**Task requirements**. Go through each line of the records below and count those with the word "green"; give only the total.

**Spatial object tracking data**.
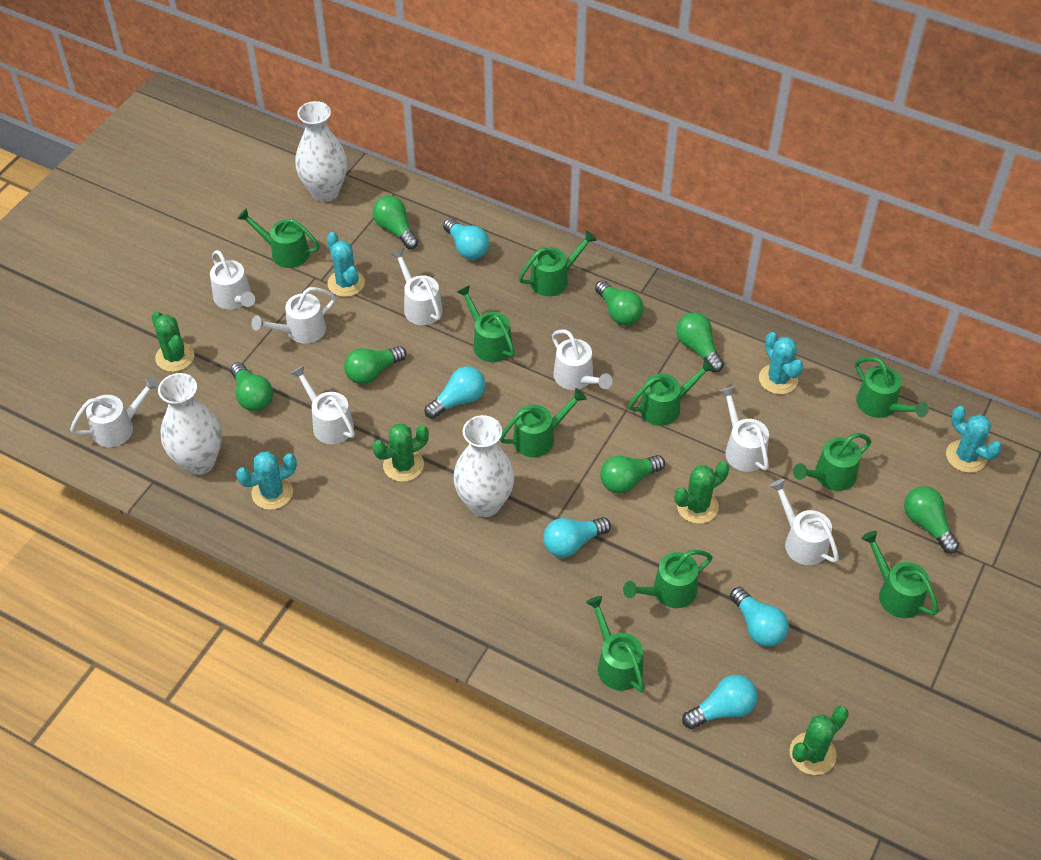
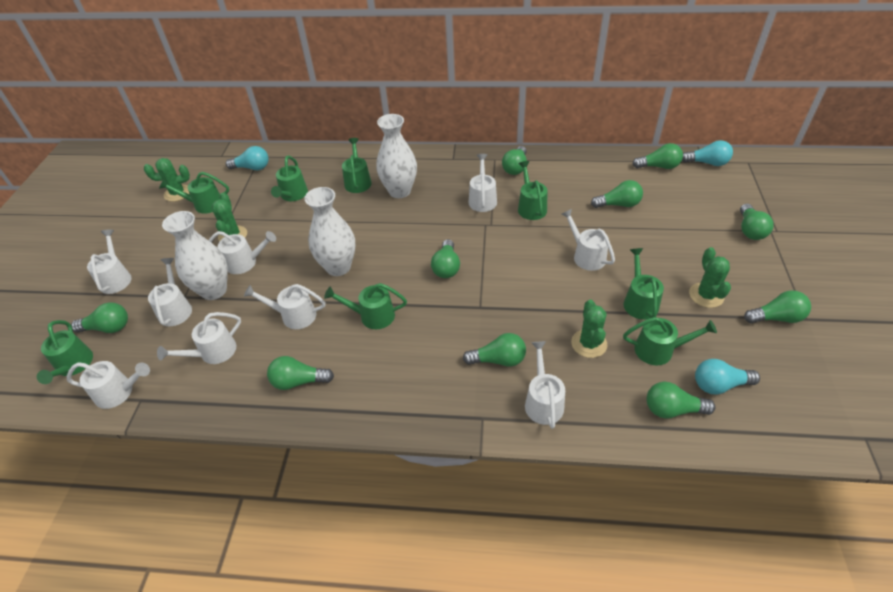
green light bulb: 7 -> 10
green watering can: 10 -> 8
turquoise cactus: 4 -> 0
turquoise light bulb: 5 -> 3
white watering can: 8 -> 9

**Answer box**. 2